**WHAT NEEDS TO BE DONE:**
Among the entries below, extract exactly the lines that run from the one with "IR3 pin OUT: D5 -> D4" through the one with "LUX: VEML7700 -> BH1750", both ends included.
--- DATA Enclosed Below ---
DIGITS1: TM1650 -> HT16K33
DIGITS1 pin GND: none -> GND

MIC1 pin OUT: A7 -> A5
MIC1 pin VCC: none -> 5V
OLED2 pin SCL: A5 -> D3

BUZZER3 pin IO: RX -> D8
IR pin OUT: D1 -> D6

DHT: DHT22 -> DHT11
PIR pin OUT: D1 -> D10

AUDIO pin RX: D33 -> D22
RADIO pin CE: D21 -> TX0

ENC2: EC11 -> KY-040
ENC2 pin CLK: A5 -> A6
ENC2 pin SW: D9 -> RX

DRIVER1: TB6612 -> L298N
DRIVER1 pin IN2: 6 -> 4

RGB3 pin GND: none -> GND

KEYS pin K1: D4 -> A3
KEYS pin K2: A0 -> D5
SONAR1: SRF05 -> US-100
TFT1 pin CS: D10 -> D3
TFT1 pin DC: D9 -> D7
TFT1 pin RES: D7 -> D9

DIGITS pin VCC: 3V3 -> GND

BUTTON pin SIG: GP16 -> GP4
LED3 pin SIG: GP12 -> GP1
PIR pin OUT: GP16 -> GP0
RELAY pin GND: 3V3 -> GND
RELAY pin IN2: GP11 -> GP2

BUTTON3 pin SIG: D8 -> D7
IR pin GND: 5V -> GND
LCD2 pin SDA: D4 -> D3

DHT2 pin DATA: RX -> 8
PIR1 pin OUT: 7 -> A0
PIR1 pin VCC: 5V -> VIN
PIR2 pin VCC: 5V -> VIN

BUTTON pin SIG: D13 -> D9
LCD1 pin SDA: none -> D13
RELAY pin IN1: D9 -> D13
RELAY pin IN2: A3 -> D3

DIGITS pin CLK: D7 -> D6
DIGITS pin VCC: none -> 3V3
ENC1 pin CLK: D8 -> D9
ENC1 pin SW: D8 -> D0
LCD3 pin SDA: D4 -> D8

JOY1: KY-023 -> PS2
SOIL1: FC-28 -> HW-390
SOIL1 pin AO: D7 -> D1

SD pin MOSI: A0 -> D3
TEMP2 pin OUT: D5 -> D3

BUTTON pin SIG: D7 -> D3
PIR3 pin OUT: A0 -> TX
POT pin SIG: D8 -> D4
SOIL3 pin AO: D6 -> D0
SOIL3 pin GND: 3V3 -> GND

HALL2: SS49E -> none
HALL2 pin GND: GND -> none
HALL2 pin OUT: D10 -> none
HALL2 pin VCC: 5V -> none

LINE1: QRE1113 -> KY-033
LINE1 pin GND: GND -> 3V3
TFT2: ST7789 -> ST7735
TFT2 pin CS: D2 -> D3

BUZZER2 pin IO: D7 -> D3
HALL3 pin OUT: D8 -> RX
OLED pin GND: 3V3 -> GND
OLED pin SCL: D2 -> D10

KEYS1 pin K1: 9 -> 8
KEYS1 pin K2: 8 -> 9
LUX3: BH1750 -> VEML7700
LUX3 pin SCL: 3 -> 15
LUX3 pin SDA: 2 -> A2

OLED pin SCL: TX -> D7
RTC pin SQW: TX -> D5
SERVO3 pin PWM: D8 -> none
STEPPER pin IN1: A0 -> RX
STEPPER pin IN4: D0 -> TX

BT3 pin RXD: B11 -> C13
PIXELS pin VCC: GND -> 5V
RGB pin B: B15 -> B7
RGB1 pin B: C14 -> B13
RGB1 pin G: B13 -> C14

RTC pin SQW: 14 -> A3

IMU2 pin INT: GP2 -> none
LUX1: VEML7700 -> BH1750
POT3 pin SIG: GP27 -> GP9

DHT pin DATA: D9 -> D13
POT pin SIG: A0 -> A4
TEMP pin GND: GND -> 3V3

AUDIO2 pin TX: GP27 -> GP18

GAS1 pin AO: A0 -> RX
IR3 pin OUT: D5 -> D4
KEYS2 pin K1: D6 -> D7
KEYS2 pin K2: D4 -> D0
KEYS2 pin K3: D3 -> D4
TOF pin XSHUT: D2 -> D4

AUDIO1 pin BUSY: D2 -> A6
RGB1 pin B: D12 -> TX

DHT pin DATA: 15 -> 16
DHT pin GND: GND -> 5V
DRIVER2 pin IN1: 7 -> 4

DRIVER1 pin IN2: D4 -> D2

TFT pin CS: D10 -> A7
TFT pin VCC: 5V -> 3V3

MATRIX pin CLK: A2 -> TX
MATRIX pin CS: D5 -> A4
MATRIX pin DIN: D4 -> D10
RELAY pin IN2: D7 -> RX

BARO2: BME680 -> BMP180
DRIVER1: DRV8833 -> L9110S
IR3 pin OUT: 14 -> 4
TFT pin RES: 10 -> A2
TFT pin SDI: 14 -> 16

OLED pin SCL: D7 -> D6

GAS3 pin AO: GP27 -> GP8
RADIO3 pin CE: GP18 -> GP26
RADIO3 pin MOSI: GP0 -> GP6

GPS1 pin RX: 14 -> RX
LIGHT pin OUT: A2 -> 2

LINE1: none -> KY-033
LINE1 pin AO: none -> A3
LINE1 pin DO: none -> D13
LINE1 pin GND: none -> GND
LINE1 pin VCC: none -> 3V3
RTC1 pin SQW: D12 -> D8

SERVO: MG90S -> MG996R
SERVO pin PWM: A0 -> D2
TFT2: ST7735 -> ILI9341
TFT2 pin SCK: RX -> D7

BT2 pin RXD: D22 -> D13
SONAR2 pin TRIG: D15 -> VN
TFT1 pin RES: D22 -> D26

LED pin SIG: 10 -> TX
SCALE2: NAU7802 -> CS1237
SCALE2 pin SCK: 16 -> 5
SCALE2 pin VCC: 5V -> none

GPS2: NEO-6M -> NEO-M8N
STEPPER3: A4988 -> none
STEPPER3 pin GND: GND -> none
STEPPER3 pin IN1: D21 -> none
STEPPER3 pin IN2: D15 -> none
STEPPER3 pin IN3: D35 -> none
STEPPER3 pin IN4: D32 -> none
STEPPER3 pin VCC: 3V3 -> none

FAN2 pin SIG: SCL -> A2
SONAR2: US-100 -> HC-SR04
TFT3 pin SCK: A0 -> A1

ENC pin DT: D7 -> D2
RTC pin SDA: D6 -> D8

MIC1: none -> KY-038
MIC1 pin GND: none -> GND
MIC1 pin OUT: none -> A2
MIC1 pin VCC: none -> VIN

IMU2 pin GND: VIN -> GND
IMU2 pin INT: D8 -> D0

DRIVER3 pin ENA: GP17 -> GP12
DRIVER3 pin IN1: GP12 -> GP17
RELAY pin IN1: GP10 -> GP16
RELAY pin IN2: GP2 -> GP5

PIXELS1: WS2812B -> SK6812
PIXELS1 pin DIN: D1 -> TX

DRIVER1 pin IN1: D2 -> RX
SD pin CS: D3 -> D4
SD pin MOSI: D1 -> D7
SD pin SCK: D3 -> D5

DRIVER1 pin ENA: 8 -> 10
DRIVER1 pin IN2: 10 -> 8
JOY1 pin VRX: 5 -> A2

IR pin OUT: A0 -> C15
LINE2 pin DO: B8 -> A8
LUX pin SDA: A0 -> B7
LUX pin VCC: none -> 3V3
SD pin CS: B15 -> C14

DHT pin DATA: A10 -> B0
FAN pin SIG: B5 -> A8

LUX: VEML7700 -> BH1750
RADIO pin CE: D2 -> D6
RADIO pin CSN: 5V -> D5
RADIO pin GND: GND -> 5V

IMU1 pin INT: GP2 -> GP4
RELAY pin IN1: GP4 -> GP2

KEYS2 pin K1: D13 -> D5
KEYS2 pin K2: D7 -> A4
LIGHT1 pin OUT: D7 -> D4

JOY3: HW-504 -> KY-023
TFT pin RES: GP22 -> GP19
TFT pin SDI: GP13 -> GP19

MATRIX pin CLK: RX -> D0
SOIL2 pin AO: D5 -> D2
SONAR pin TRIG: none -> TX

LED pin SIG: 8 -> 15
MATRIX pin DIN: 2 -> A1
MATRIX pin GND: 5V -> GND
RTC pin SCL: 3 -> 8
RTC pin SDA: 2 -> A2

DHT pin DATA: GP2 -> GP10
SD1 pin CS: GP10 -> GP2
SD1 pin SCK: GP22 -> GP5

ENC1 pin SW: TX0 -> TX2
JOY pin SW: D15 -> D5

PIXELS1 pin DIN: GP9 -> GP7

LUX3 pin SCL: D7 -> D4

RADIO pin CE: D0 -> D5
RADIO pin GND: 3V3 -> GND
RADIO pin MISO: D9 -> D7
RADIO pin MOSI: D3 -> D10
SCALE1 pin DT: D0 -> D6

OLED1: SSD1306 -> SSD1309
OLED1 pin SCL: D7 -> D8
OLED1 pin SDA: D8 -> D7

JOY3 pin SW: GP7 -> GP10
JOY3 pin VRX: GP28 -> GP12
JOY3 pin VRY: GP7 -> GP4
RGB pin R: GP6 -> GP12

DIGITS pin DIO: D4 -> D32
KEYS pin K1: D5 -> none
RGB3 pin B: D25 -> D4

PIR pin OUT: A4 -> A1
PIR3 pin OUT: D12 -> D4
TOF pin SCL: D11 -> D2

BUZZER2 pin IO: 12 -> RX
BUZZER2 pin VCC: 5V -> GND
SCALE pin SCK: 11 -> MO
--- End of Enclosed DATA ---
**YOUR RESPONSE:**
IR3 pin OUT: D5 -> D4
KEYS2 pin K1: D6 -> D7
KEYS2 pin K2: D4 -> D0
KEYS2 pin K3: D3 -> D4
TOF pin XSHUT: D2 -> D4

AUDIO1 pin BUSY: D2 -> A6
RGB1 pin B: D12 -> TX

DHT pin DATA: 15 -> 16
DHT pin GND: GND -> 5V
DRIVER2 pin IN1: 7 -> 4

DRIVER1 pin IN2: D4 -> D2

TFT pin CS: D10 -> A7
TFT pin VCC: 5V -> 3V3

MATRIX pin CLK: A2 -> TX
MATRIX pin CS: D5 -> A4
MATRIX pin DIN: D4 -> D10
RELAY pin IN2: D7 -> RX

BARO2: BME680 -> BMP180
DRIVER1: DRV8833 -> L9110S
IR3 pin OUT: 14 -> 4
TFT pin RES: 10 -> A2
TFT pin SDI: 14 -> 16

OLED pin SCL: D7 -> D6

GAS3 pin AO: GP27 -> GP8
RADIO3 pin CE: GP18 -> GP26
RADIO3 pin MOSI: GP0 -> GP6

GPS1 pin RX: 14 -> RX
LIGHT pin OUT: A2 -> 2

LINE1: none -> KY-033
LINE1 pin AO: none -> A3
LINE1 pin DO: none -> D13
LINE1 pin GND: none -> GND
LINE1 pin VCC: none -> 3V3
RTC1 pin SQW: D12 -> D8

SERVO: MG90S -> MG996R
SERVO pin PWM: A0 -> D2
TFT2: ST7735 -> ILI9341
TFT2 pin SCK: RX -> D7

BT2 pin RXD: D22 -> D13
SONAR2 pin TRIG: D15 -> VN
TFT1 pin RES: D22 -> D26

LED pin SIG: 10 -> TX
SCALE2: NAU7802 -> CS1237
SCALE2 pin SCK: 16 -> 5
SCALE2 pin VCC: 5V -> none

GPS2: NEO-6M -> NEO-M8N
STEPPER3: A4988 -> none
STEPPER3 pin GND: GND -> none
STEPPER3 pin IN1: D21 -> none
STEPPER3 pin IN2: D15 -> none
STEPPER3 pin IN3: D35 -> none
STEPPER3 pin IN4: D32 -> none
STEPPER3 pin VCC: 3V3 -> none

FAN2 pin SIG: SCL -> A2
SONAR2: US-100 -> HC-SR04
TFT3 pin SCK: A0 -> A1

ENC pin DT: D7 -> D2
RTC pin SDA: D6 -> D8

MIC1: none -> KY-038
MIC1 pin GND: none -> GND
MIC1 pin OUT: none -> A2
MIC1 pin VCC: none -> VIN

IMU2 pin GND: VIN -> GND
IMU2 pin INT: D8 -> D0

DRIVER3 pin ENA: GP17 -> GP12
DRIVER3 pin IN1: GP12 -> GP17
RELAY pin IN1: GP10 -> GP16
RELAY pin IN2: GP2 -> GP5

PIXELS1: WS2812B -> SK6812
PIXELS1 pin DIN: D1 -> TX

DRIVER1 pin IN1: D2 -> RX
SD pin CS: D3 -> D4
SD pin MOSI: D1 -> D7
SD pin SCK: D3 -> D5

DRIVER1 pin ENA: 8 -> 10
DRIVER1 pin IN2: 10 -> 8
JOY1 pin VRX: 5 -> A2

IR pin OUT: A0 -> C15
LINE2 pin DO: B8 -> A8
LUX pin SDA: A0 -> B7
LUX pin VCC: none -> 3V3
SD pin CS: B15 -> C14

DHT pin DATA: A10 -> B0
FAN pin SIG: B5 -> A8

LUX: VEML7700 -> BH1750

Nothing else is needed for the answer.